*** Extracted material Section Begins ***
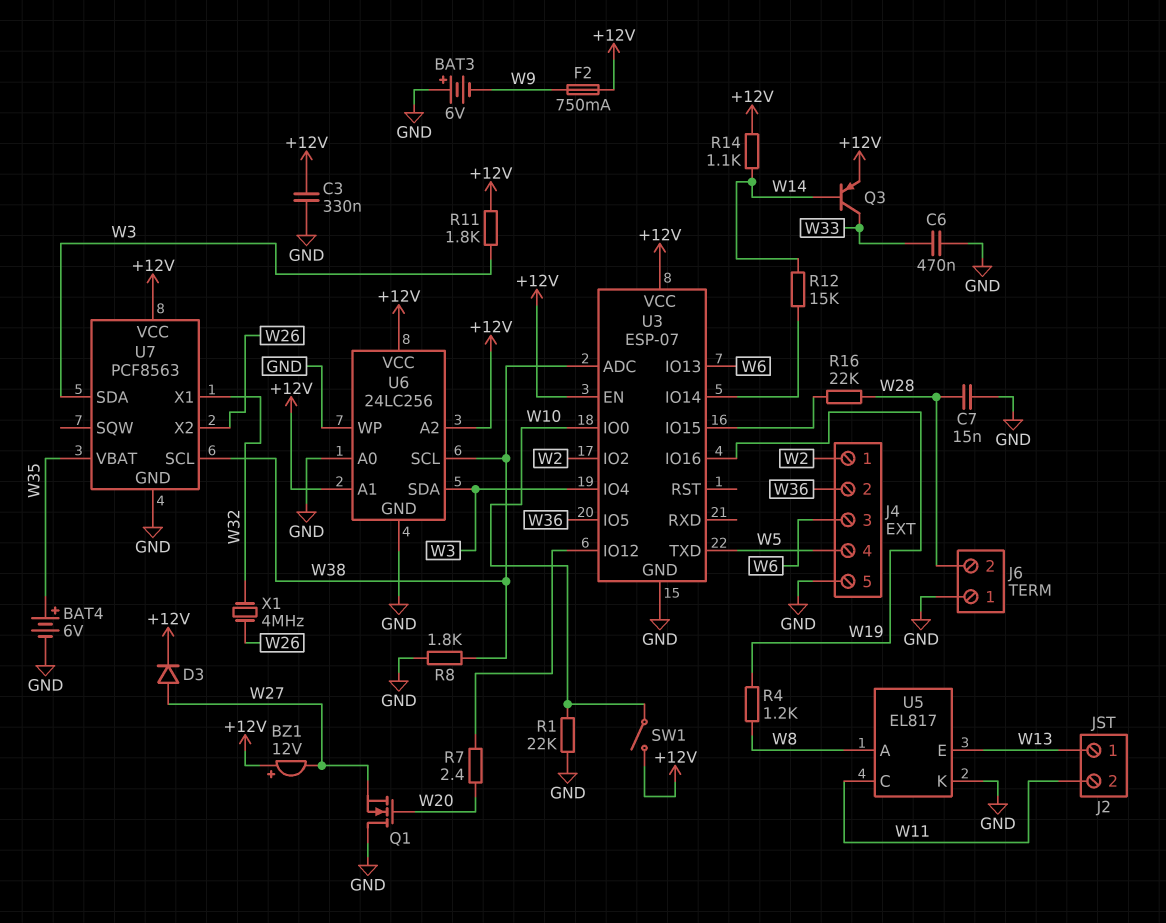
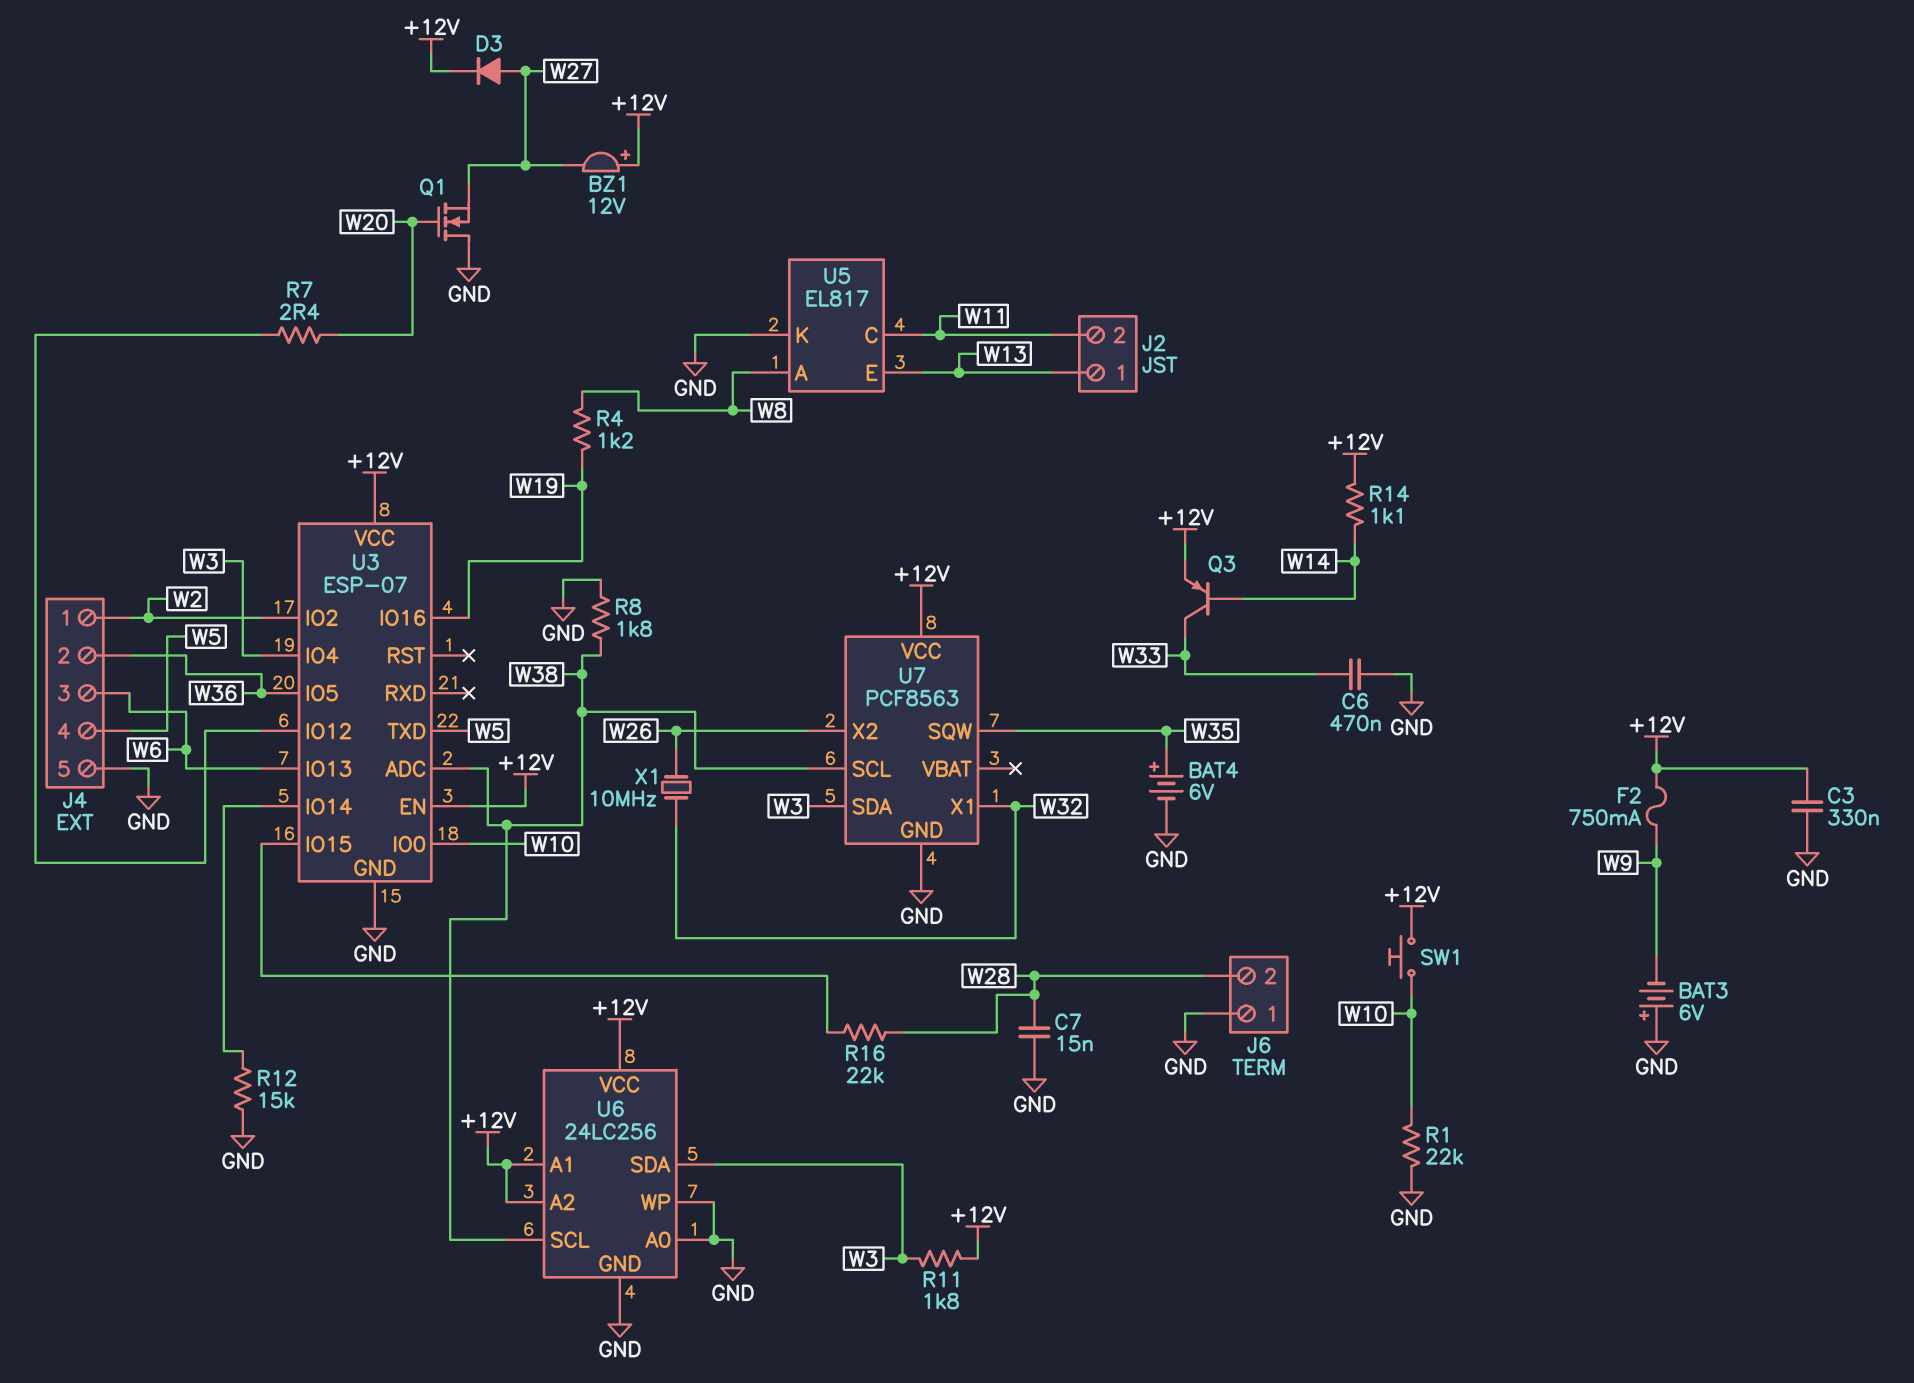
R12: 15k (U3/IO14, W14) -> 15k (GND, U3/IO14)
SW1: switch (+12V, W10) -> button (+12V, W10)
U7 pin SQW: none -> W35
U7 pin VBAT: W35 -> none
X1: 4MHz (W26, W32) -> 10MHz (W26, W32)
*** Extracted material Section Ends ***
• Problem to work on
Copy the material exactly as written and leave every picture behind.

• Solution below
R12: 15k (U3/IO14, W14) -> 15k (GND, U3/IO14)
SW1: switch (+12V, W10) -> button (+12V, W10)
U7 pin SQW: none -> W35
U7 pin VBAT: W35 -> none
X1: 4MHz (W26, W32) -> 10MHz (W26, W32)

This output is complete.